Stored records:
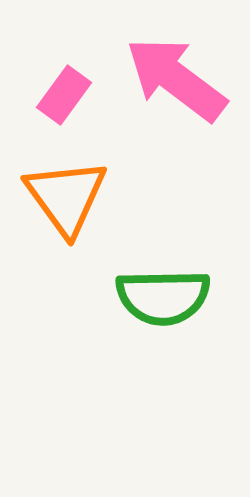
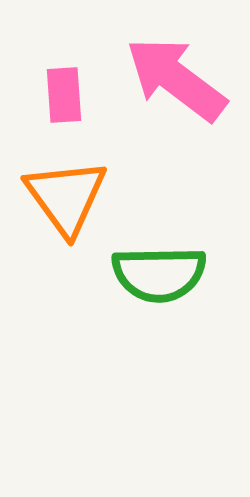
pink rectangle: rotated 40 degrees counterclockwise
green semicircle: moved 4 px left, 23 px up
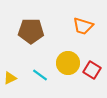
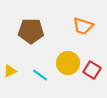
yellow triangle: moved 7 px up
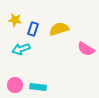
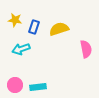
blue rectangle: moved 1 px right, 2 px up
pink semicircle: rotated 132 degrees counterclockwise
cyan rectangle: rotated 14 degrees counterclockwise
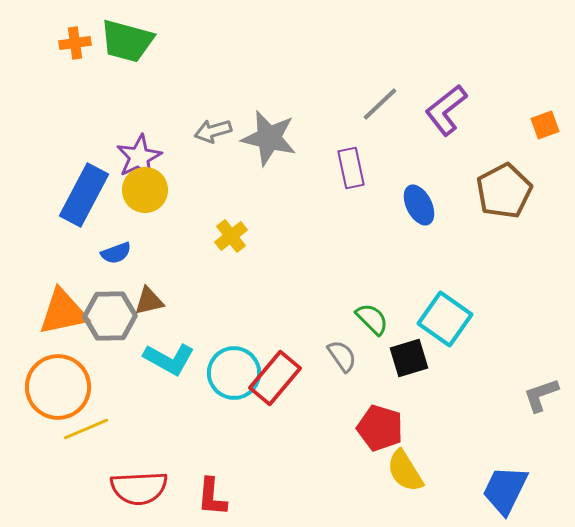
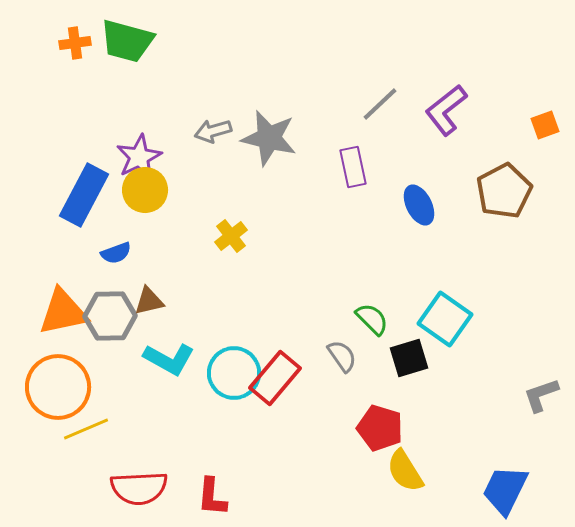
purple rectangle: moved 2 px right, 1 px up
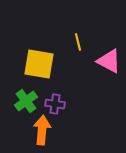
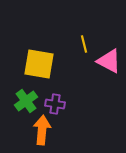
yellow line: moved 6 px right, 2 px down
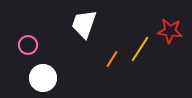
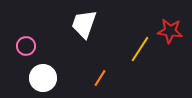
pink circle: moved 2 px left, 1 px down
orange line: moved 12 px left, 19 px down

Problem details:
Whenever a line of the entries contains the string "right", copy that line.

Task output:
blue rectangle: moved 1 px right, 2 px up
purple rectangle: moved 2 px right, 1 px up
yellow line: moved 6 px right, 2 px down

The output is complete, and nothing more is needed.